## [GIVEN RECORDS]
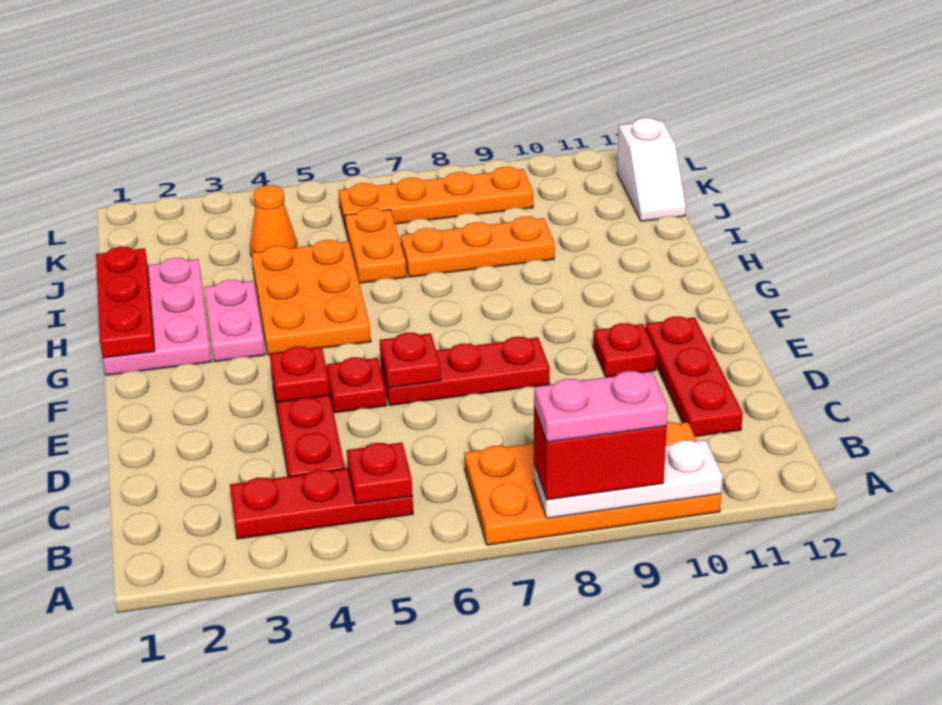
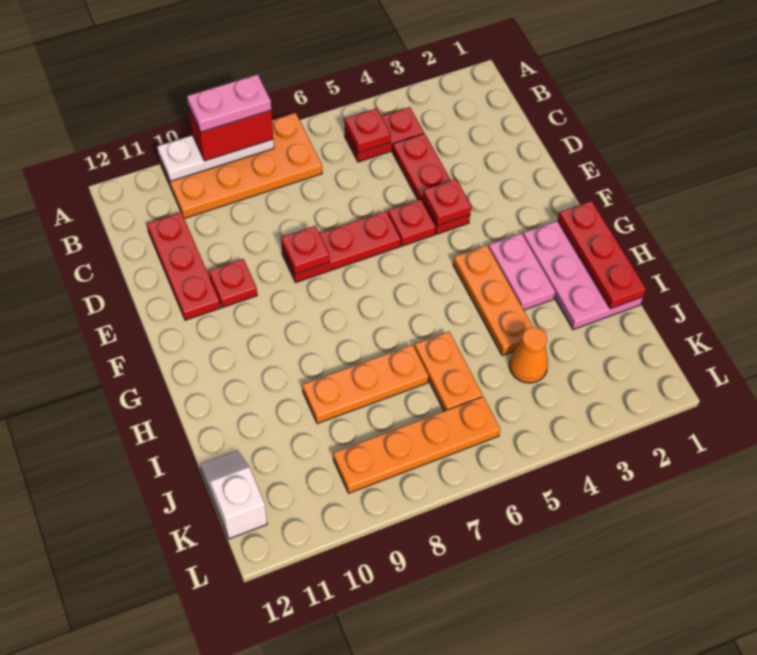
red 1x3 plate [230,468,413,539] -> red 1x2 plate [345,107,424,162]
red 1x1 plate [380,333,441,388] -> red 1x1 plate moved to [281,226,330,274]
orange 2x3 plate [252,240,371,355] -> orange 1x3 plate [453,245,533,356]

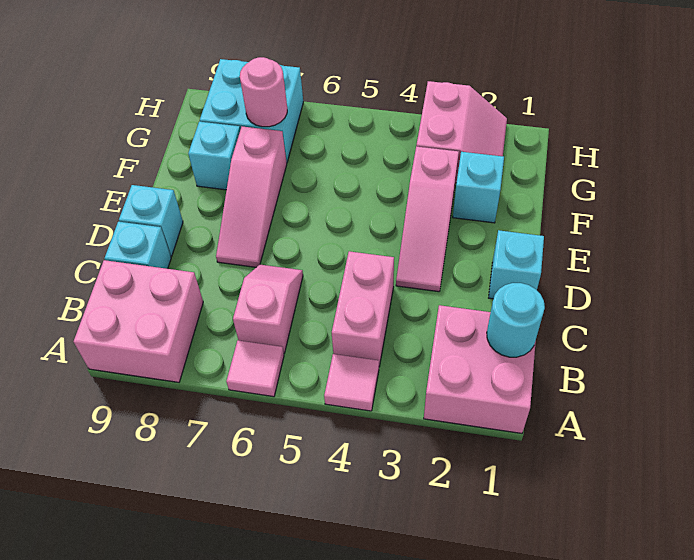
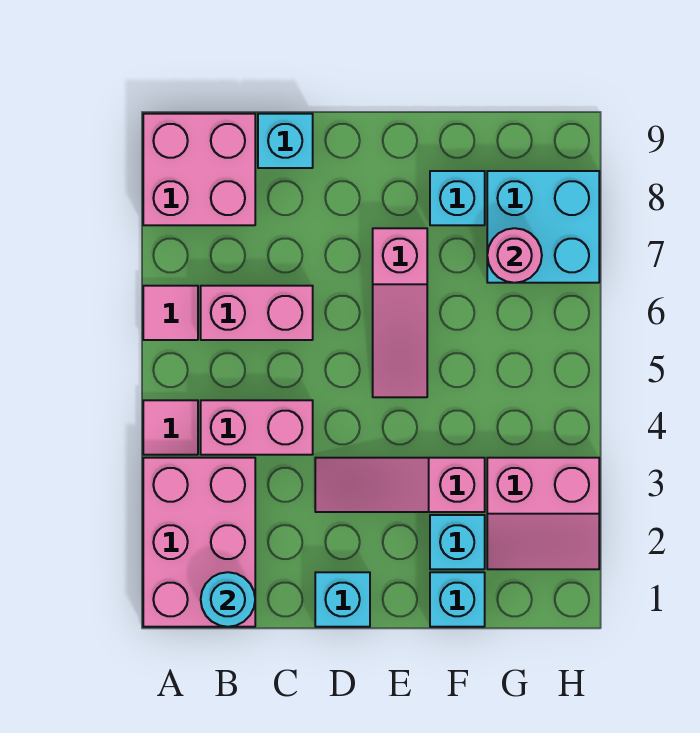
pink 2x2 brick [424,305,536,433] -> pink 2x3 brick [143,458,255,627]
pink 1x2 slope [233,265,303,353] -> pink 1x2 brick [201,286,313,340]
pink 1x3 slope [216,127,287,267] -> pink 1x3 slope turned to [373,228,427,397]
cyan 1x1 brick [119,185,183,256] -> cyan 1x1 brick moved to [430,572,485,627]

## [EXERCISE DETAILS]
Find each line in the data above with the word "slope", then copy it.

## [ANSWER SPACE]
pink 1x2 slope [233,265,303,353] -> pink 1x2 brick [201,286,313,340]
pink 1x3 slope [216,127,287,267] -> pink 1x3 slope turned to [373,228,427,397]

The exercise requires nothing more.